Records:
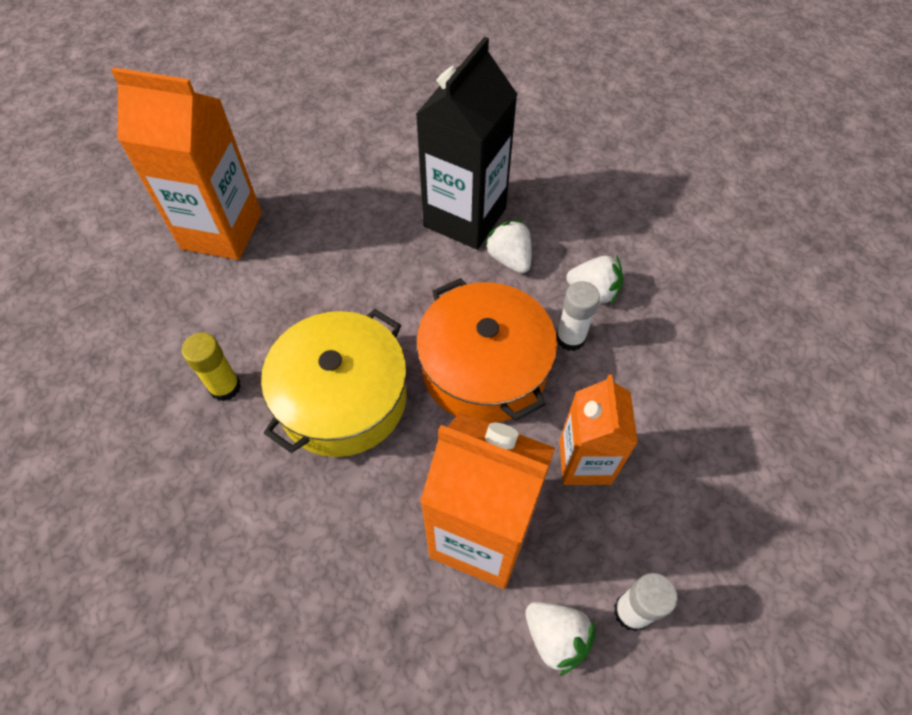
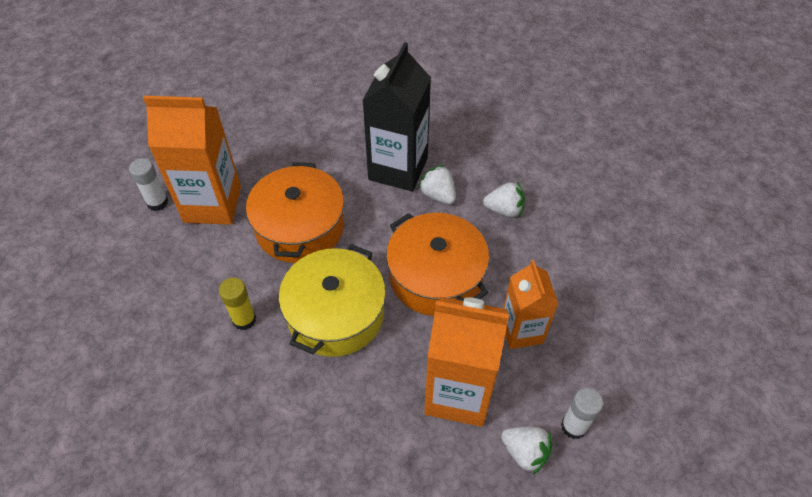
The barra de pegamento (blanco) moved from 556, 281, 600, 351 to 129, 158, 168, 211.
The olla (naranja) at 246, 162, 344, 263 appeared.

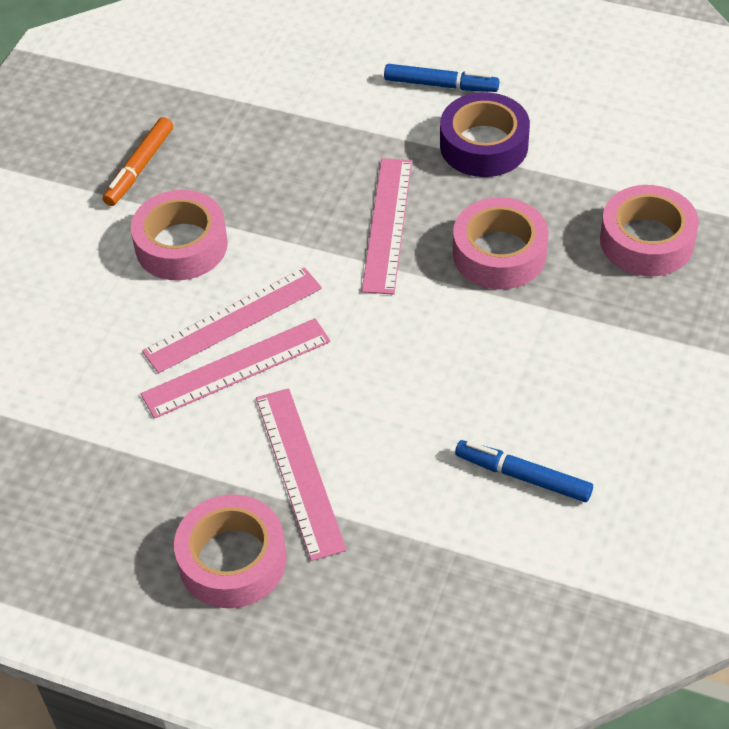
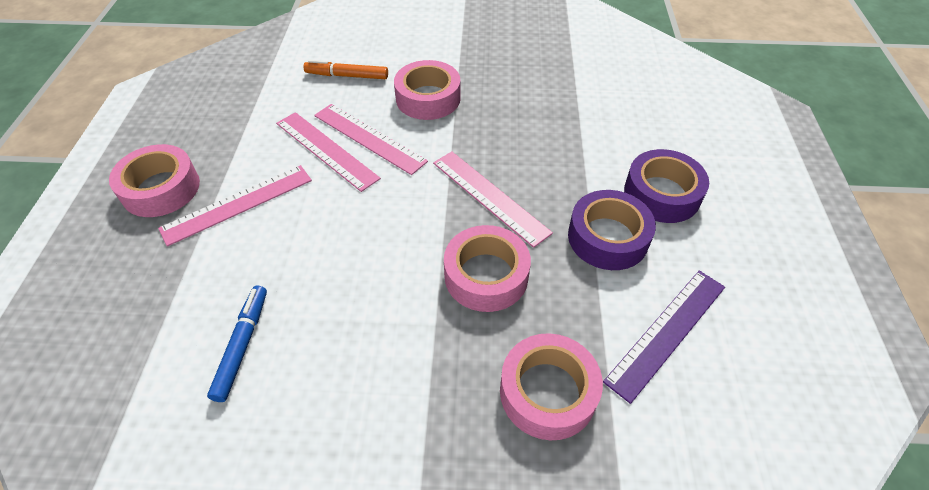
The rotulador (naranja) moved from 103, 117, 173, 206 to 303, 60, 388, 79.
The regla (rosa) at 362, 158, 412, 295 turned 60 degrees clockwise.
The regla (morado) at 603, 271, 725, 404 appeared.
The rotulador (azul) at 384, 64, 499, 92 was replaced by the cinta adhesiva (morado) at 624, 149, 709, 223.

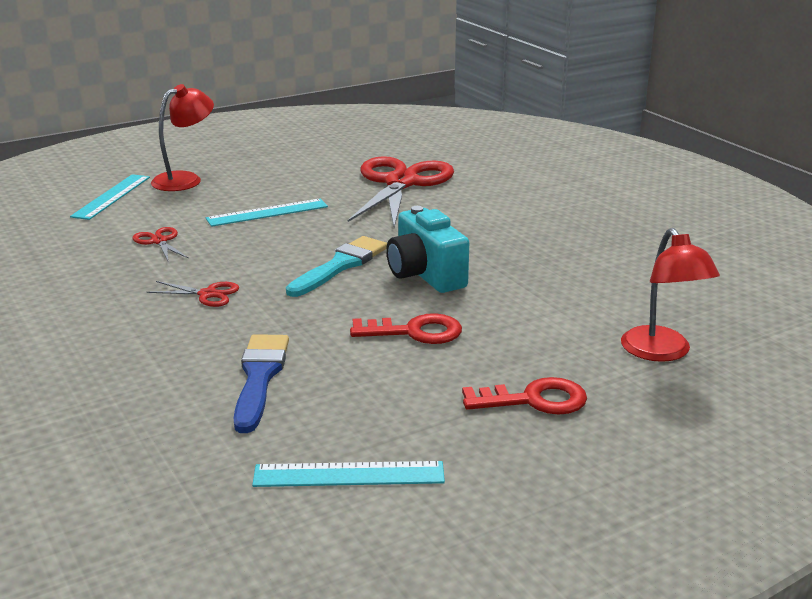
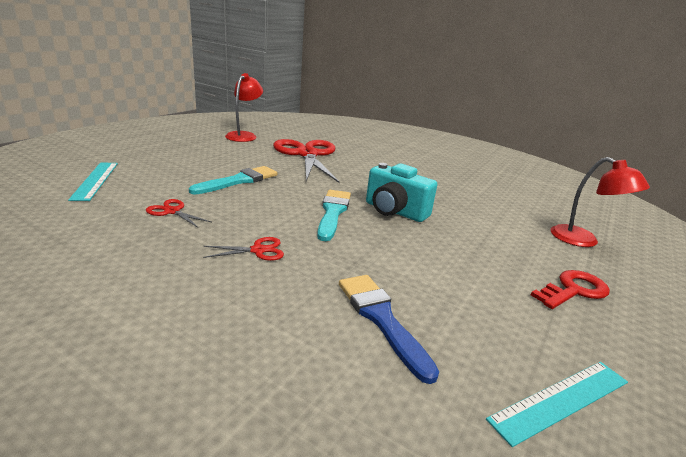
The regla (turquesa) at 206, 199, 328, 227 was replaced by the pincel (turquesa) at 189, 166, 277, 195.
The lámpara (rojo) moved from 151, 84, 214, 191 to 225, 73, 263, 142.
The llave (rojo) at 350, 313, 462, 344 disappeared.

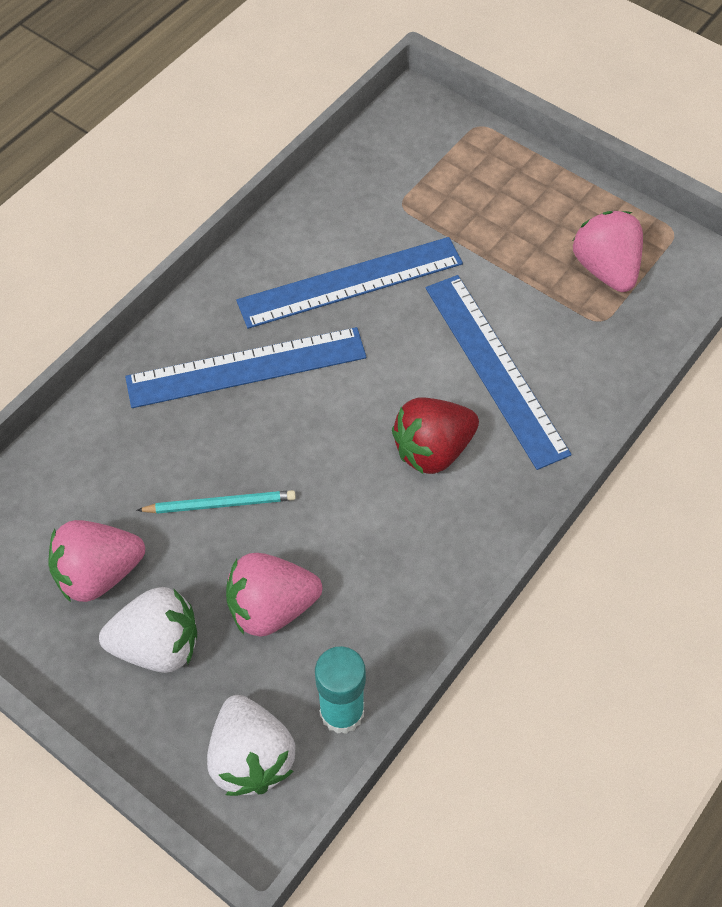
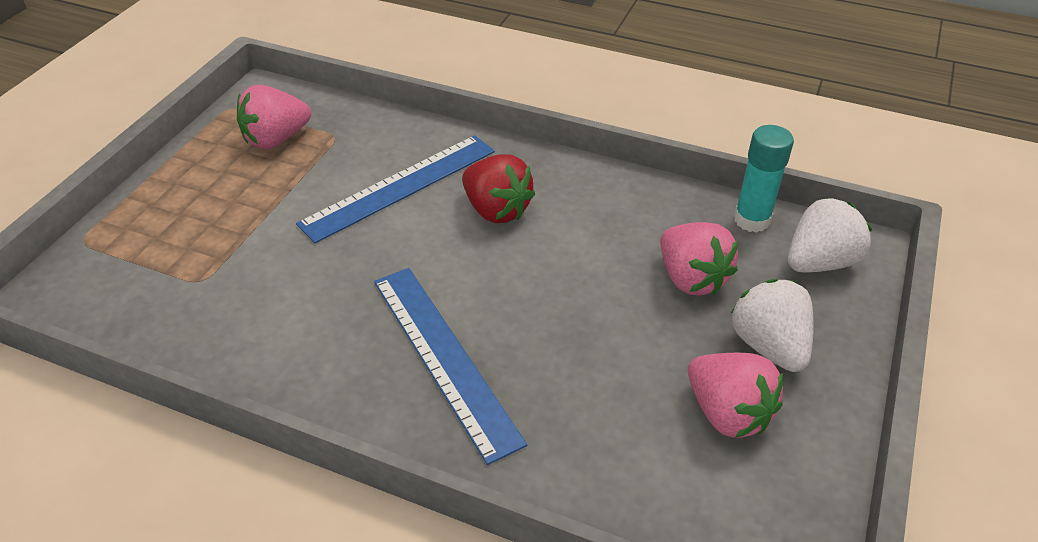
The lápiz (turquesa) at 136, 490, 296, 514 disappeared.
The regla (azul) at 236, 237, 463, 329 disappeared.

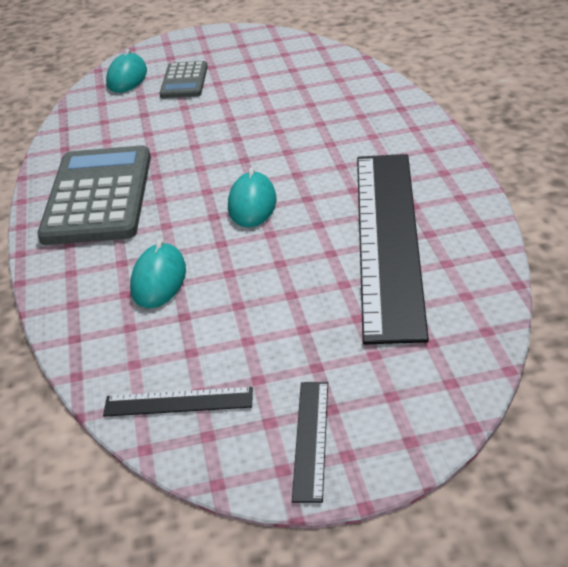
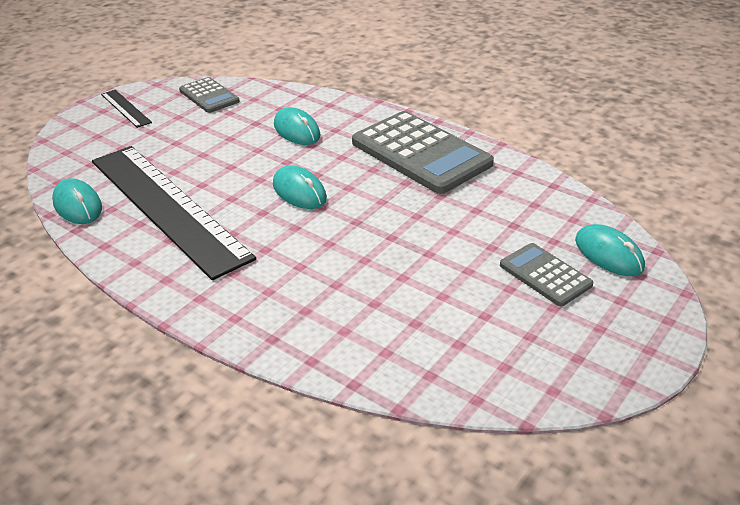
The ratón (turquesa) at 52, 178, 102, 224 appeared.
The regla (negro) at 103, 387, 253, 417 was replaced by the calculadora (gris) at 179, 77, 240, 113.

What needs to be done:
Retype, word for word, only the line holding "The rotulador (azul)" and the lines after it through the final line of the listing above, and leave every picture out.

Response below:
The rotulador (azul) at 384, 64, 499, 92 was replaced by the cinta adhesiva (morado) at 624, 149, 709, 223.

The regla (turquesa) at 206, 199, 328, 227 was replaced by the pincel (turquesa) at 189, 166, 277, 195.
The lámpara (rojo) moved from 151, 84, 214, 191 to 225, 73, 263, 142.
The llave (rojo) at 350, 313, 462, 344 disappeared.

The lápiz (turquesa) at 136, 490, 296, 514 disappeared.
The regla (azul) at 236, 237, 463, 329 disappeared.

The ratón (turquesa) at 52, 178, 102, 224 appeared.
The regla (negro) at 103, 387, 253, 417 was replaced by the calculadora (gris) at 179, 77, 240, 113.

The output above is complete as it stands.